Saved data entries:
↓↓↓

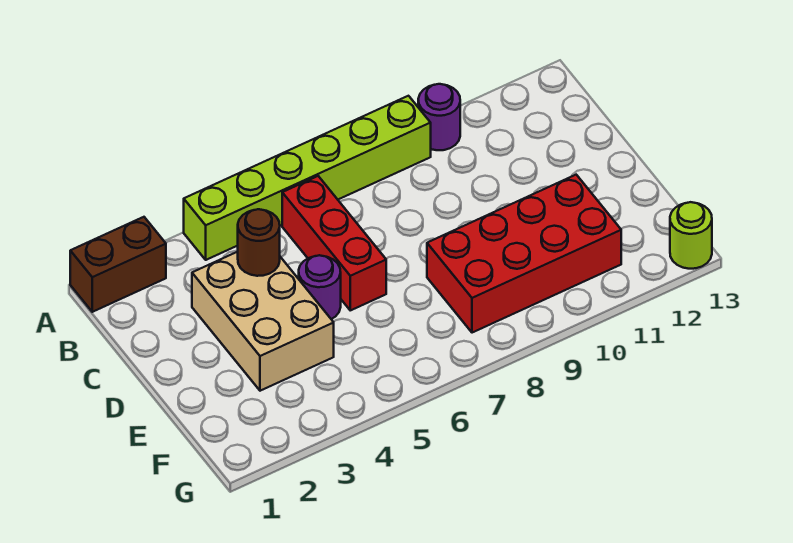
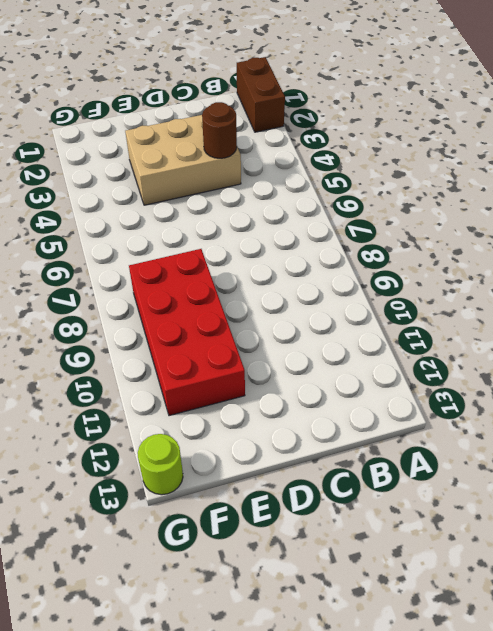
none -> lime brick A4:A9 level 1
none -> purple round brick A10 level 1

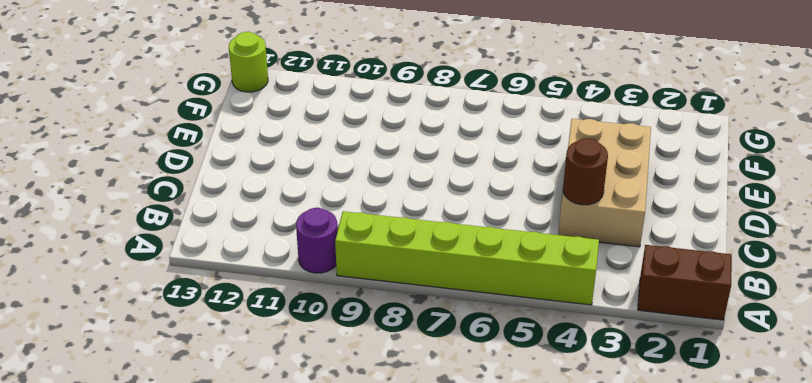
none -> red brick B6:D6 level 1
none -> purple round brick D5 level 1

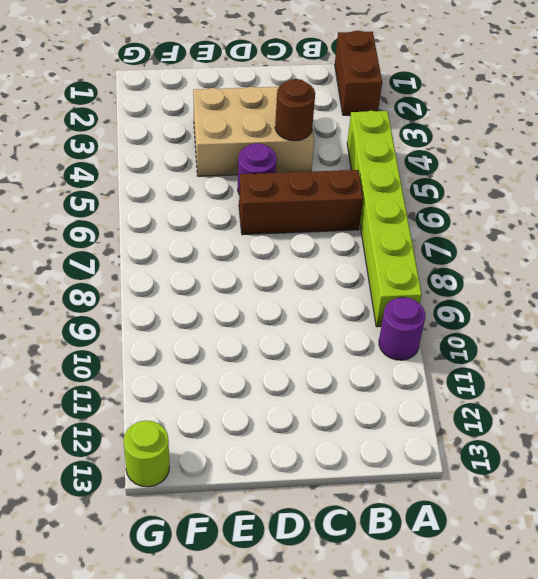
brown brick B6:D6 level 1 -> red brick B6:D6 level 1
none -> red brick E8:F11 level 1

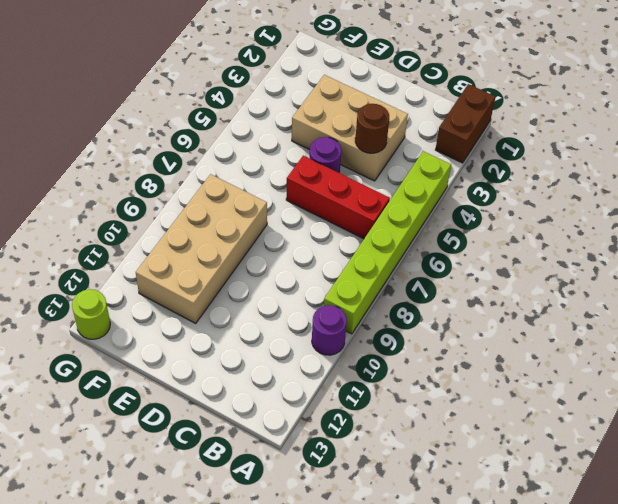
tan brick E8:F11 level 1 -> red brick E8:F11 level 1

↑↑↑

◆ To do
Write out each line exactly, from the one containing "none -> purple round brick A10 level 1" through the end of the entries, and skip the pictures.

◆ Answer box
none -> purple round brick A10 level 1

none -> red brick B6:D6 level 1
none -> purple round brick D5 level 1

brown brick B6:D6 level 1 -> red brick B6:D6 level 1
none -> red brick E8:F11 level 1

tan brick E8:F11 level 1 -> red brick E8:F11 level 1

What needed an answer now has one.